▶ [Source material]
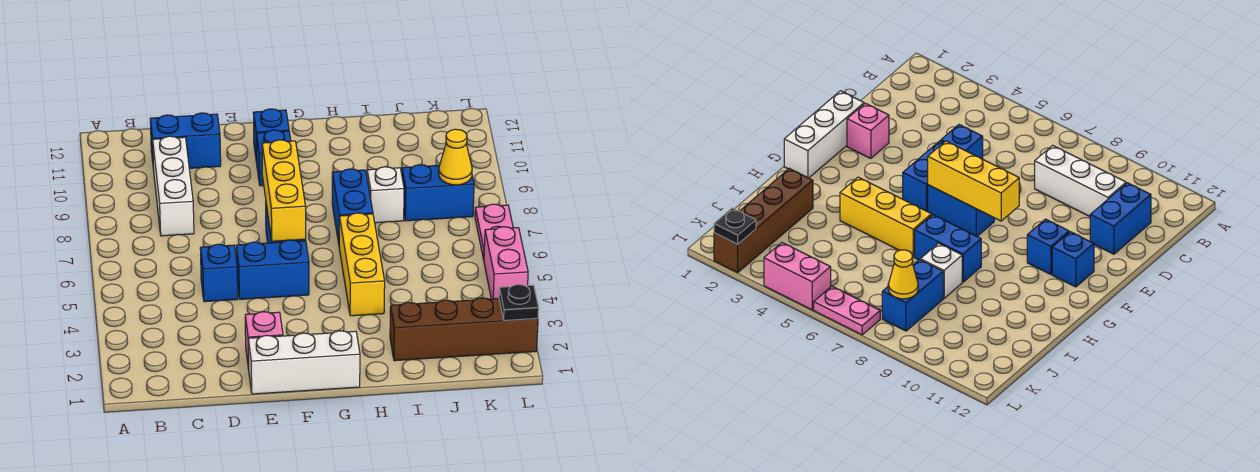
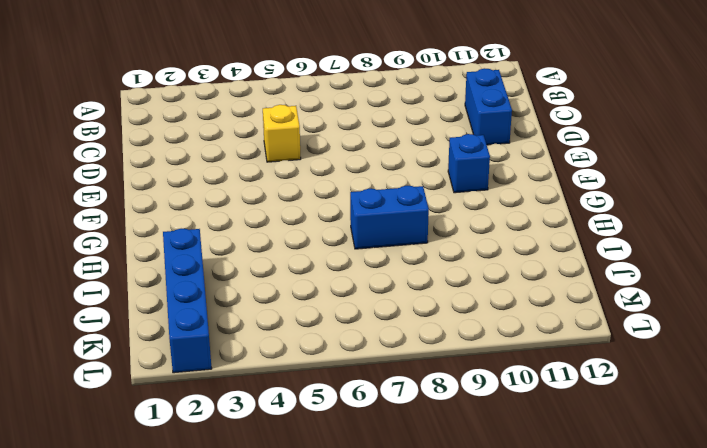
yellow brick D5 level 1 -> blue brick D5 level 1
blue brick I2:L2 level 1 -> brown brick I2:L2 level 1
none -> white brick C8:C10 level 1
none -> white brick E1:G1 level 1
none -> pink brick E2 level 1

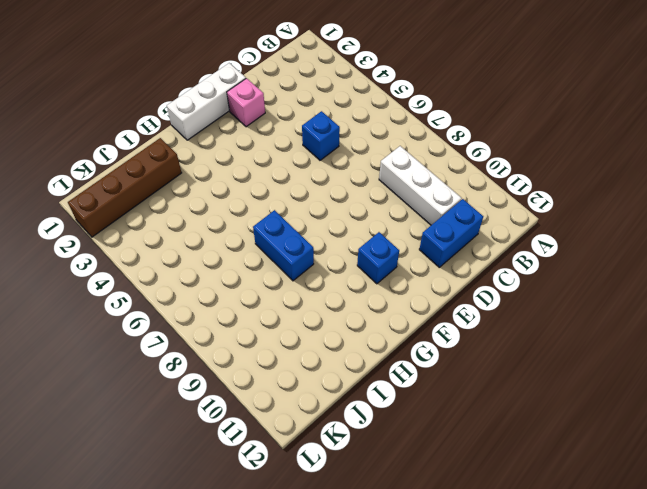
none -> blue brick E5:F5 level 1
none -> blue brick F6:F7 level 1
none -> blue brick F11 level 1

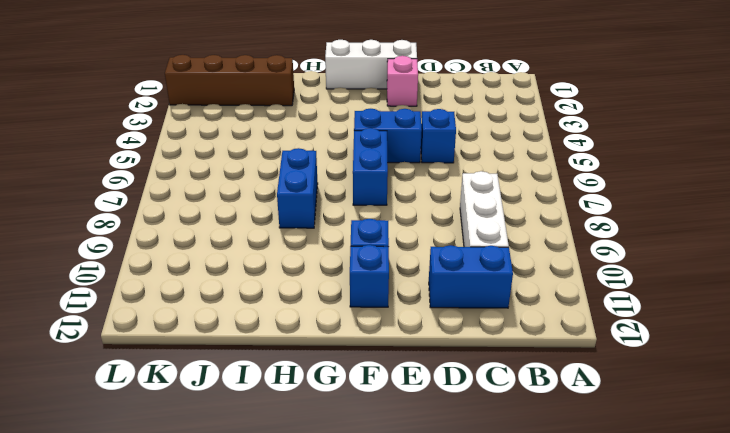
none -> yellow brick H4:H6 level 1
none -> white brick I8 level 1
none -> blue brick J8:K8 level 1

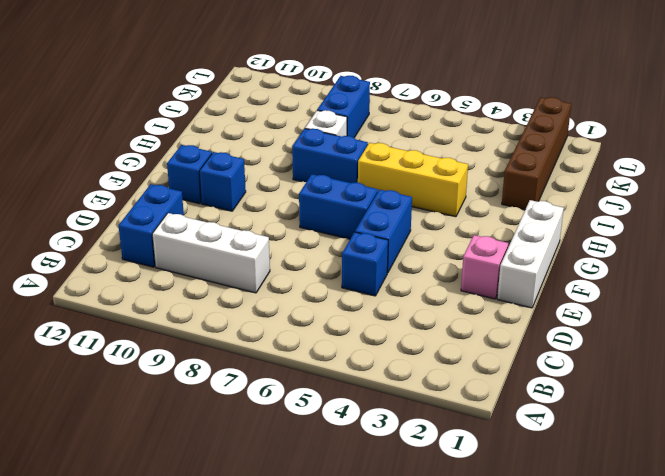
none -> pink brick L4:L5 level 1
none -> pink plate L6:L7 level 1
none -> yellow brick F6:F8 level 2

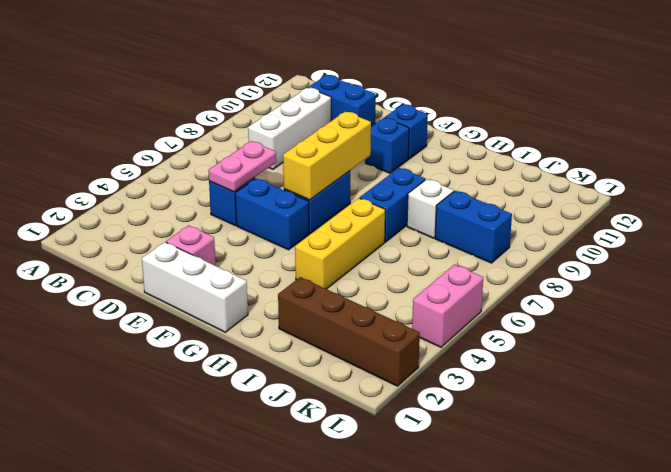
pink plate D5:D6 level 2 -> pink plate L6:L7 level 1
none -> yellow cone K8 level 2
none -> black plate L2 level 2

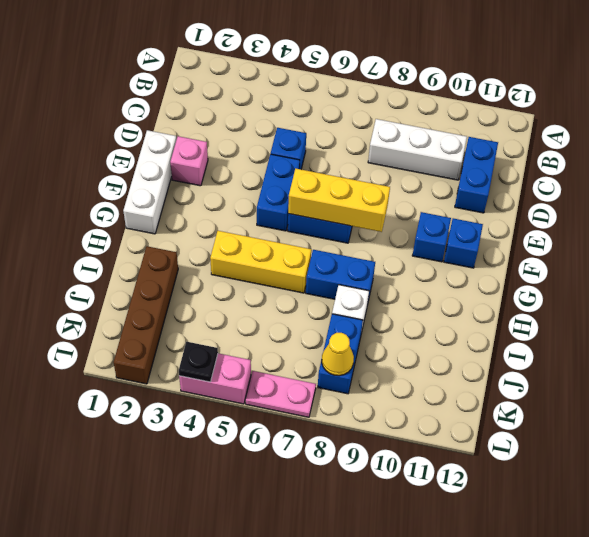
black plate L4 level 2 -> black plate L2 level 2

▶ [To do] The records above must be echoed exactly, minus their pictures.

▶ [Answer to the exercise]
yellow brick D5 level 1 -> blue brick D5 level 1
blue brick I2:L2 level 1 -> brown brick I2:L2 level 1
none -> white brick C8:C10 level 1
none -> white brick E1:G1 level 1
none -> pink brick E2 level 1

none -> blue brick E5:F5 level 1
none -> blue brick F6:F7 level 1
none -> blue brick F11 level 1

none -> yellow brick H4:H6 level 1
none -> white brick I8 level 1
none -> blue brick J8:K8 level 1

none -> pink brick L4:L5 level 1
none -> pink plate L6:L7 level 1
none -> yellow brick F6:F8 level 2

pink plate D5:D6 level 2 -> pink plate L6:L7 level 1
none -> yellow cone K8 level 2
none -> black plate L2 level 2

black plate L4 level 2 -> black plate L2 level 2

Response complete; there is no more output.